____ Records provided

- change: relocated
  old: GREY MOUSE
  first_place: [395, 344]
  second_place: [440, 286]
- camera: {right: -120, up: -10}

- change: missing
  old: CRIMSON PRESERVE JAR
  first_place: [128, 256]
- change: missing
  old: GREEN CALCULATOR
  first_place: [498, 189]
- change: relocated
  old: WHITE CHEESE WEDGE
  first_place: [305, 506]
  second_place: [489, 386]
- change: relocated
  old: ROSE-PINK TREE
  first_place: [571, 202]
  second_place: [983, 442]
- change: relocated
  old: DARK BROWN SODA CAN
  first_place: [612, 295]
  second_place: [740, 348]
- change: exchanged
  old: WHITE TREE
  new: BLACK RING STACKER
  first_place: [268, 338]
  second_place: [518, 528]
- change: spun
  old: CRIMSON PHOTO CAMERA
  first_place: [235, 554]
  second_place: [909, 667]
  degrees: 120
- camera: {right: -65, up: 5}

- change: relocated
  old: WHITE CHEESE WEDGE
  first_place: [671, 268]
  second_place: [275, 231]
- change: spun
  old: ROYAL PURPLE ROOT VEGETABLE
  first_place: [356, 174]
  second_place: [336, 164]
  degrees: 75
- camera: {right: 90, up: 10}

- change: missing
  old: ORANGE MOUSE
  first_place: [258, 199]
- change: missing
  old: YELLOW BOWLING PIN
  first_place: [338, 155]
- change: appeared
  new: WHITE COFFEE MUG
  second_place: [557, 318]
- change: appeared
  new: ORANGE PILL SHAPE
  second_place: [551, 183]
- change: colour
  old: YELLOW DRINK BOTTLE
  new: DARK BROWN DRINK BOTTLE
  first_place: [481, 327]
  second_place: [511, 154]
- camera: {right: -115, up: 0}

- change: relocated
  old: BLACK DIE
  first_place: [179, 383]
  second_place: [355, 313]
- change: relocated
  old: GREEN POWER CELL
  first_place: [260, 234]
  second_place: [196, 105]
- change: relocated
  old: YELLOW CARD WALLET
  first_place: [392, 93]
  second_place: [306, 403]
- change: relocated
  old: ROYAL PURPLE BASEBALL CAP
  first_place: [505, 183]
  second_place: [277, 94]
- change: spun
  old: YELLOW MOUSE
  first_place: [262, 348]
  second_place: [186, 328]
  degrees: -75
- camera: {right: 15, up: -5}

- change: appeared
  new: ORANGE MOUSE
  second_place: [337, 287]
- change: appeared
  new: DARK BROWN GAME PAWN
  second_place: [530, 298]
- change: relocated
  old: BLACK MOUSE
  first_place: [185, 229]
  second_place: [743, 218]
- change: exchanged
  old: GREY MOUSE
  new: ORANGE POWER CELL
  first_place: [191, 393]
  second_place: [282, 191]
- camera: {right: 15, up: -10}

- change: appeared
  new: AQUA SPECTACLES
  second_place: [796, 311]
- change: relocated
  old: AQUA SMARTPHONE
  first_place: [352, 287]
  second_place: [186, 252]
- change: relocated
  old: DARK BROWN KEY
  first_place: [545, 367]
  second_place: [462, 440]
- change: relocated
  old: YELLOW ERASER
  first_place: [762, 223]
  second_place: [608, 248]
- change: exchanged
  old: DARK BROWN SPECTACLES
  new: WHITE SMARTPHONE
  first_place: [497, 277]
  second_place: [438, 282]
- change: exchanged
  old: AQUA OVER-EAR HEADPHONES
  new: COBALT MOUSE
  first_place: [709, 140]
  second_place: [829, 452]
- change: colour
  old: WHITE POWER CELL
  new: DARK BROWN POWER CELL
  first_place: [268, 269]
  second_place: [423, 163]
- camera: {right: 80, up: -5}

________

▶ **Work instructions**:
Nothing but the lines from the one with "second_place: [551, 183]" to the last line of the data should appear in the answer, each exactly as it stands.

▶ **Answer box**:
  second_place: [551, 183]
- change: colour
  old: YELLOW DRINK BOTTLE
  new: DARK BROWN DRINK BOTTLE
  first_place: [481, 327]
  second_place: [511, 154]
- camera: {right: -115, up: 0}

- change: relocated
  old: BLACK DIE
  first_place: [179, 383]
  second_place: [355, 313]
- change: relocated
  old: GREEN POWER CELL
  first_place: [260, 234]
  second_place: [196, 105]
- change: relocated
  old: YELLOW CARD WALLET
  first_place: [392, 93]
  second_place: [306, 403]
- change: relocated
  old: ROYAL PURPLE BASEBALL CAP
  first_place: [505, 183]
  second_place: [277, 94]
- change: spun
  old: YELLOW MOUSE
  first_place: [262, 348]
  second_place: [186, 328]
  degrees: -75
- camera: {right: 15, up: -5}

- change: appeared
  new: ORANGE MOUSE
  second_place: [337, 287]
- change: appeared
  new: DARK BROWN GAME PAWN
  second_place: [530, 298]
- change: relocated
  old: BLACK MOUSE
  first_place: [185, 229]
  second_place: [743, 218]
- change: exchanged
  old: GREY MOUSE
  new: ORANGE POWER CELL
  first_place: [191, 393]
  second_place: [282, 191]
- camera: {right: 15, up: -10}

- change: appeared
  new: AQUA SPECTACLES
  second_place: [796, 311]
- change: relocated
  old: AQUA SMARTPHONE
  first_place: [352, 287]
  second_place: [186, 252]
- change: relocated
  old: DARK BROWN KEY
  first_place: [545, 367]
  second_place: [462, 440]
- change: relocated
  old: YELLOW ERASER
  first_place: [762, 223]
  second_place: [608, 248]
- change: exchanged
  old: DARK BROWN SPECTACLES
  new: WHITE SMARTPHONE
  first_place: [497, 277]
  second_place: [438, 282]
- change: exchanged
  old: AQUA OVER-EAR HEADPHONES
  new: COBALT MOUSE
  first_place: [709, 140]
  second_place: [829, 452]
- change: colour
  old: WHITE POWER CELL
  new: DARK BROWN POWER CELL
  first_place: [268, 269]
  second_place: [423, 163]
- camera: {right: 80, up: -5}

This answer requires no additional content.